Records from a data collection:
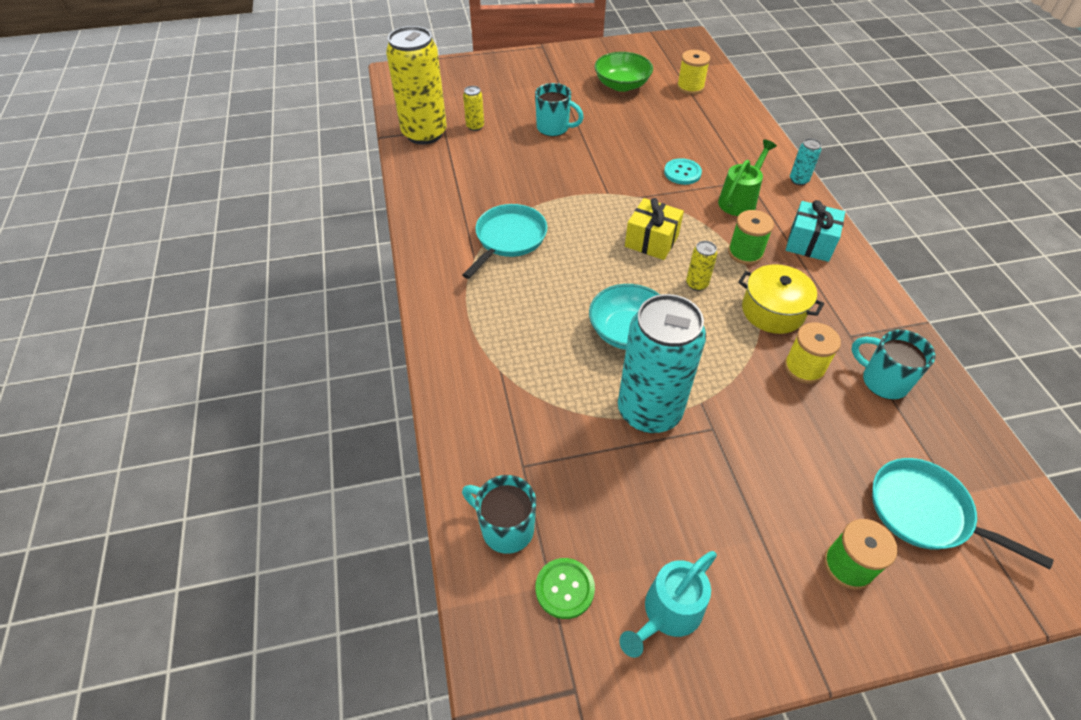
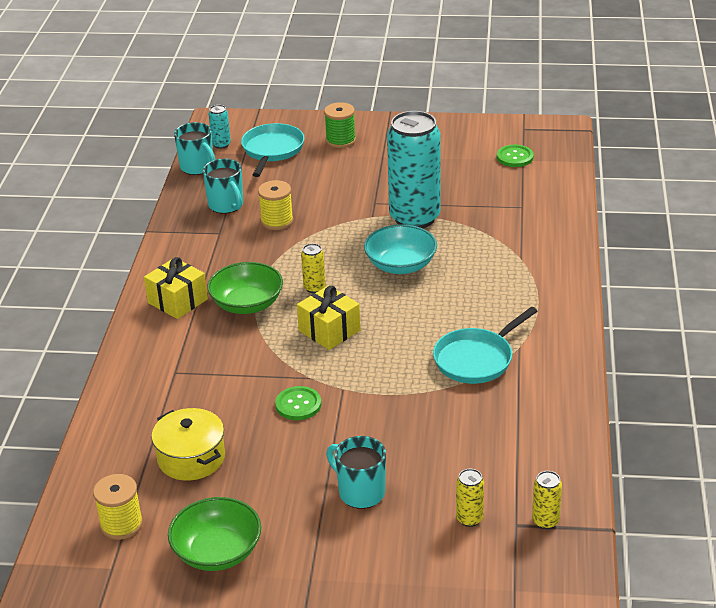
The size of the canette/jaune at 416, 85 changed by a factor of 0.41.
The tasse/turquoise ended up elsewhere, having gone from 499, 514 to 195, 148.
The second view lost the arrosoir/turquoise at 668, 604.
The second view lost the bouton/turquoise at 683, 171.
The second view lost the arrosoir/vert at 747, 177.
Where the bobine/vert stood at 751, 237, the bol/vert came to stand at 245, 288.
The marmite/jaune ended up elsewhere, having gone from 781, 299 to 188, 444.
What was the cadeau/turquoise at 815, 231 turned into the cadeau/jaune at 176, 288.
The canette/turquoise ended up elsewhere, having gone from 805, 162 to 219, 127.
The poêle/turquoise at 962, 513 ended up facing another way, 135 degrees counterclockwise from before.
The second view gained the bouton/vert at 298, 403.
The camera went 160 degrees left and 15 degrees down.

■ **What to work on**: Within the records above, the line carrying "The second view lost the bouton/turquoise" starts the range and the last line ends it. Set down that range exactly.

■ **Output for this exercise**:
The second view lost the bouton/turquoise at 683, 171.
The second view lost the arrosoir/vert at 747, 177.
Where the bobine/vert stood at 751, 237, the bol/vert came to stand at 245, 288.
The marmite/jaune ended up elsewhere, having gone from 781, 299 to 188, 444.
What was the cadeau/turquoise at 815, 231 turned into the cadeau/jaune at 176, 288.
The canette/turquoise ended up elsewhere, having gone from 805, 162 to 219, 127.
The poêle/turquoise at 962, 513 ended up facing another way, 135 degrees counterclockwise from before.
The second view gained the bouton/vert at 298, 403.
The camera went 160 degrees left and 15 degrees down.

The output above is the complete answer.